* REQUIREMENT
Write out exactly the lines below that run from the one containing "walec (szary) (689" through the one containing "- → talerz (niebieski) (265 273)", both included, with no other lines.

* EXERCISE INPUTS
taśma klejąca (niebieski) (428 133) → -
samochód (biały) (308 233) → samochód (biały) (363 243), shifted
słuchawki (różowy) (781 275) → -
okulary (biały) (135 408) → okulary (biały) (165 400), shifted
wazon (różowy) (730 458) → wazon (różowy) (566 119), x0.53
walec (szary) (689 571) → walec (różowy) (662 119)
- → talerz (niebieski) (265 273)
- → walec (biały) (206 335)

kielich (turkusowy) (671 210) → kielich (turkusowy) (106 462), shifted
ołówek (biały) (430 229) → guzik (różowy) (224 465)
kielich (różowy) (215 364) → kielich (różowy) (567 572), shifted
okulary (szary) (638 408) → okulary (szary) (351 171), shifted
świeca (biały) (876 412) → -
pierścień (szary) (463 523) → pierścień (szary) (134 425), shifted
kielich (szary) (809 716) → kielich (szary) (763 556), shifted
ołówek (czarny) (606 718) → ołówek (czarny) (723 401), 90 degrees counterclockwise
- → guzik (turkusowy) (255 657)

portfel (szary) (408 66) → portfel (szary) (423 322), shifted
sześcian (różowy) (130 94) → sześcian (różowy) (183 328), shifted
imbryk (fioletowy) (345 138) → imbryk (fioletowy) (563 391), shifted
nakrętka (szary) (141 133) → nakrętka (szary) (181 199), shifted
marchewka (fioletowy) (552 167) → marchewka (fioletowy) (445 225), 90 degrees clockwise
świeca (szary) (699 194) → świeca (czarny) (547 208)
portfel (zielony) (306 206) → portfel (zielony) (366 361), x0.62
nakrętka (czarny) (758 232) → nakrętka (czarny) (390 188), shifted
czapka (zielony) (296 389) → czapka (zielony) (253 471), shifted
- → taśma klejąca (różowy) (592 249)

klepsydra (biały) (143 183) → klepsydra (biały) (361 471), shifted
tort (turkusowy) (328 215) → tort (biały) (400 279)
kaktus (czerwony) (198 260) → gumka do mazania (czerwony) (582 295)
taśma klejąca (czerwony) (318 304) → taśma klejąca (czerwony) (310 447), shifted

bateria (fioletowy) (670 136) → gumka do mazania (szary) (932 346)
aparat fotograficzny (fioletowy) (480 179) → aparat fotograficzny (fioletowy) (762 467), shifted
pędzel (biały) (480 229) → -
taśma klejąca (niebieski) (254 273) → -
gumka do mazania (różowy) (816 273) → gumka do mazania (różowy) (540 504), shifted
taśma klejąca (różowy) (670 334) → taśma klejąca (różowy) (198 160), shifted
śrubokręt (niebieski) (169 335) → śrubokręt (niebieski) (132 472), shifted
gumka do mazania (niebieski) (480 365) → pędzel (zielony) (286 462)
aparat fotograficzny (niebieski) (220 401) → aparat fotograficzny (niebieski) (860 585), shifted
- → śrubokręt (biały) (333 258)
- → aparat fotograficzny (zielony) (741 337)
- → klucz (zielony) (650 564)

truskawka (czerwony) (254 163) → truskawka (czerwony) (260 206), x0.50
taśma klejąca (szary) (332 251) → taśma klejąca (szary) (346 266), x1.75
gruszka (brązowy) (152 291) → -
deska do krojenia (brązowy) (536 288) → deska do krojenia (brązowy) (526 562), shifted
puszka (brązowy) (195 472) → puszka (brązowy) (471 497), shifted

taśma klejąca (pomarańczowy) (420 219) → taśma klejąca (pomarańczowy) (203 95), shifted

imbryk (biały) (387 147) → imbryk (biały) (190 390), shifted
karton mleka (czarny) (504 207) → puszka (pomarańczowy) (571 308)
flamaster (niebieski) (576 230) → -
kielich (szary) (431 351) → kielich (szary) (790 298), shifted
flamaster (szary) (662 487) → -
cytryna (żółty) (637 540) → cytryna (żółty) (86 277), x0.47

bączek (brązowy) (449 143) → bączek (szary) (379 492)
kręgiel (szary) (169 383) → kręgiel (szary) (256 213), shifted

* SOLUTION TO THE EXERCISE
walec (szary) (689 571) → walec (różowy) (662 119)
- → talerz (niebieski) (265 273)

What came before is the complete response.